● Records for this task
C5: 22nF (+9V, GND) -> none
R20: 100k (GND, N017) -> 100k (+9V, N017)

* * *

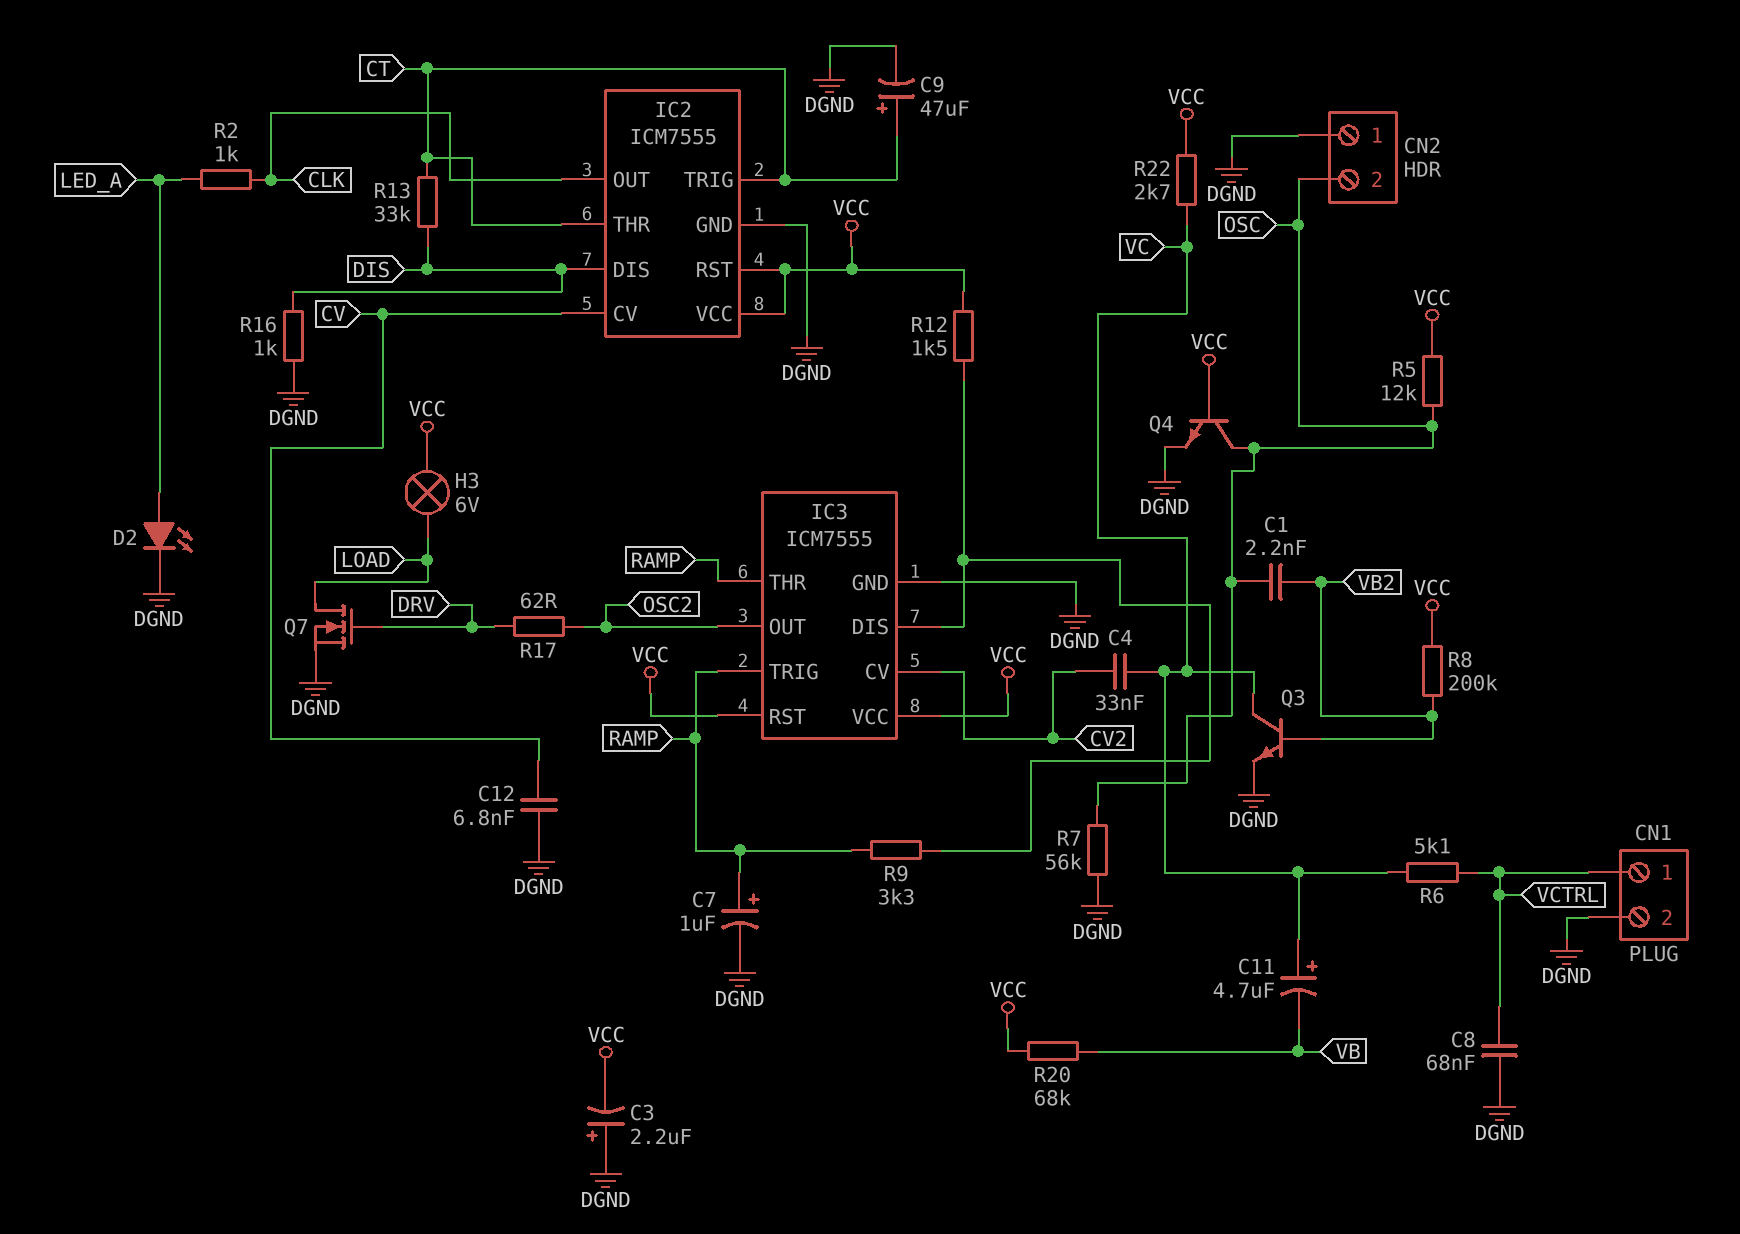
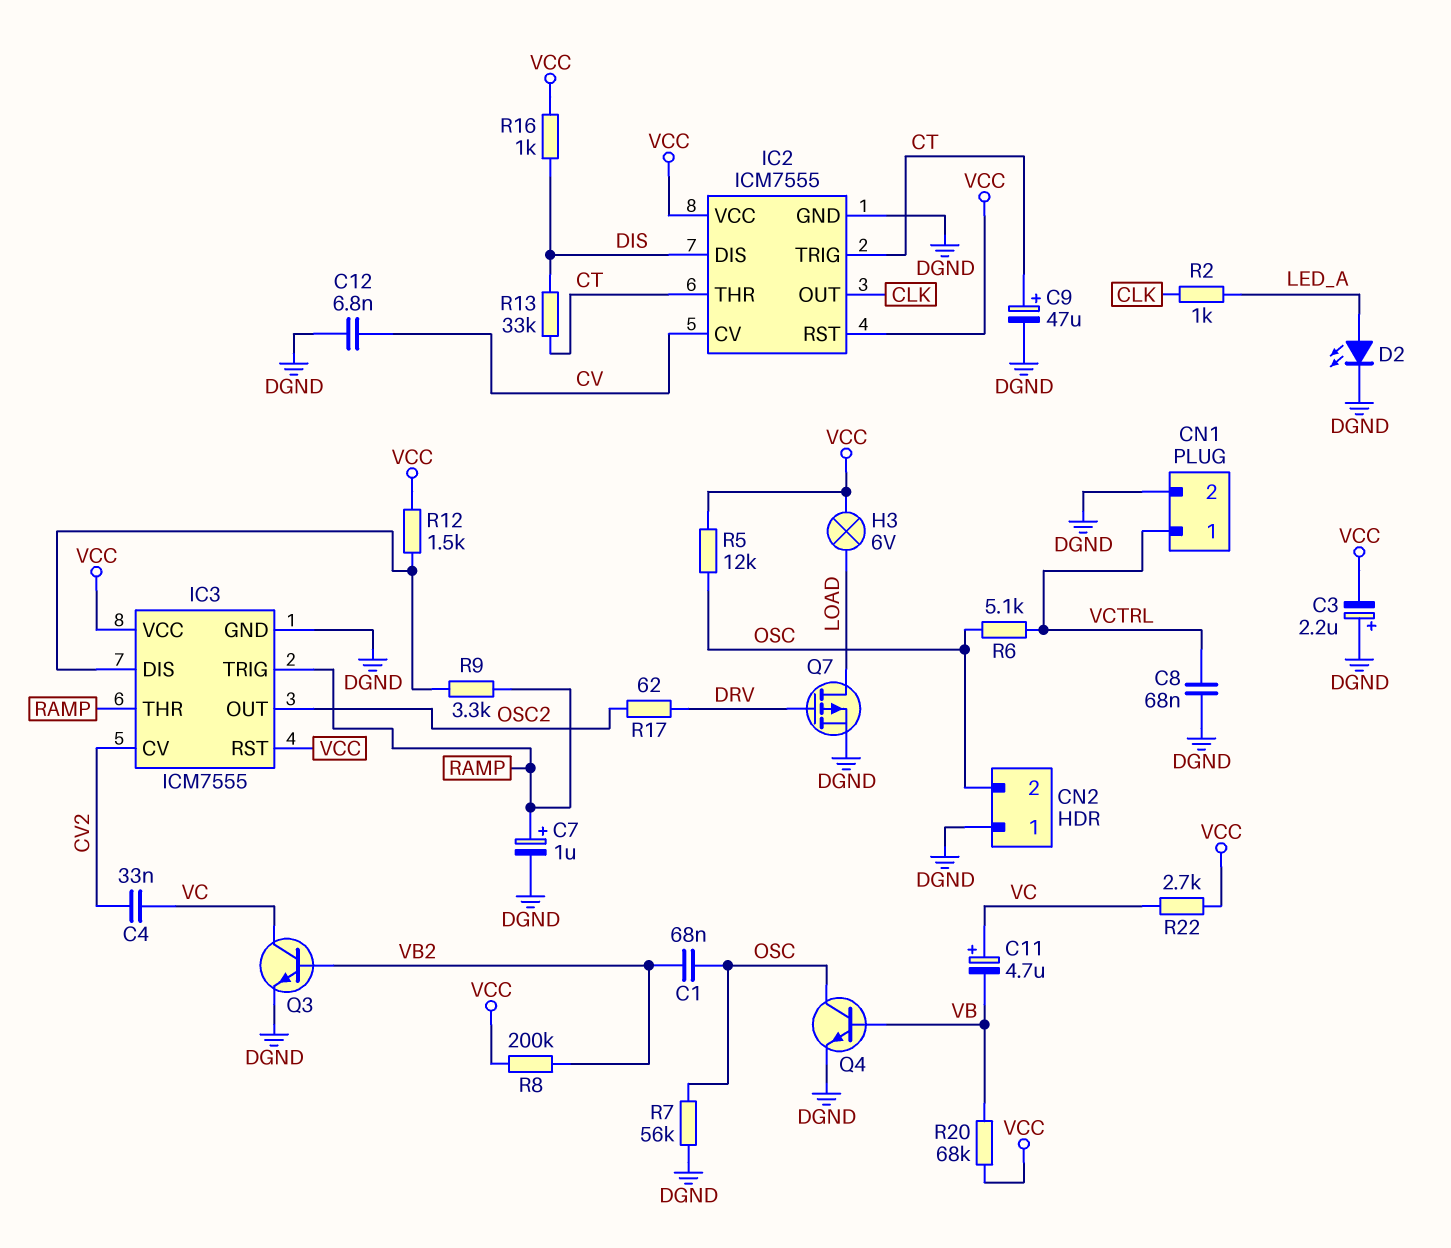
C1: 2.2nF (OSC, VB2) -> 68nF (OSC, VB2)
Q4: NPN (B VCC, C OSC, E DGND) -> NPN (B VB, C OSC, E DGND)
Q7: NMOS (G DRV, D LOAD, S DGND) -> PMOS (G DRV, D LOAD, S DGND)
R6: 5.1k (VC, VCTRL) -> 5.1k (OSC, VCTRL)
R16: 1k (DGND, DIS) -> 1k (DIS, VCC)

---

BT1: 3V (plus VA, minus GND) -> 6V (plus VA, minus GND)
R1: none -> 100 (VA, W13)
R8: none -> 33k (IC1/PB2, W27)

● Exercise description
From the entries, report every line in which the string "DGND" occurs.

● Written answer
Q4: NPN (B VCC, C OSC, E DGND) -> NPN (B VB, C OSC, E DGND)
Q7: NMOS (G DRV, D LOAD, S DGND) -> PMOS (G DRV, D LOAD, S DGND)
R16: 1k (DGND, DIS) -> 1k (DIS, VCC)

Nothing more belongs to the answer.